-- EXERCISE AIM --
Read the data that follows. Then repeat it exactly.

-- SOURCE RECORDS --
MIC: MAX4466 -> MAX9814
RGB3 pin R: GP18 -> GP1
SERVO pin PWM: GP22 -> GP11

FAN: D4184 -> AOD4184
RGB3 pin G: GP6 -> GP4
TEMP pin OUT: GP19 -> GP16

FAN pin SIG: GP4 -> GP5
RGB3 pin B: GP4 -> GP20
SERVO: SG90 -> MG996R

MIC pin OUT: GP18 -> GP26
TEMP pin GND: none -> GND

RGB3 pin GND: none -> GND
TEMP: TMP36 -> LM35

-- EXPECTED ANSWER --
MIC: MAX4466 -> MAX9814
RGB3 pin R: GP18 -> GP1
SERVO pin PWM: GP22 -> GP11

FAN: D4184 -> AOD4184
RGB3 pin G: GP6 -> GP4
TEMP pin OUT: GP19 -> GP16

FAN pin SIG: GP4 -> GP5
RGB3 pin B: GP4 -> GP20
SERVO: SG90 -> MG996R

MIC pin OUT: GP18 -> GP26
TEMP pin GND: none -> GND

RGB3 pin GND: none -> GND
TEMP: TMP36 -> LM35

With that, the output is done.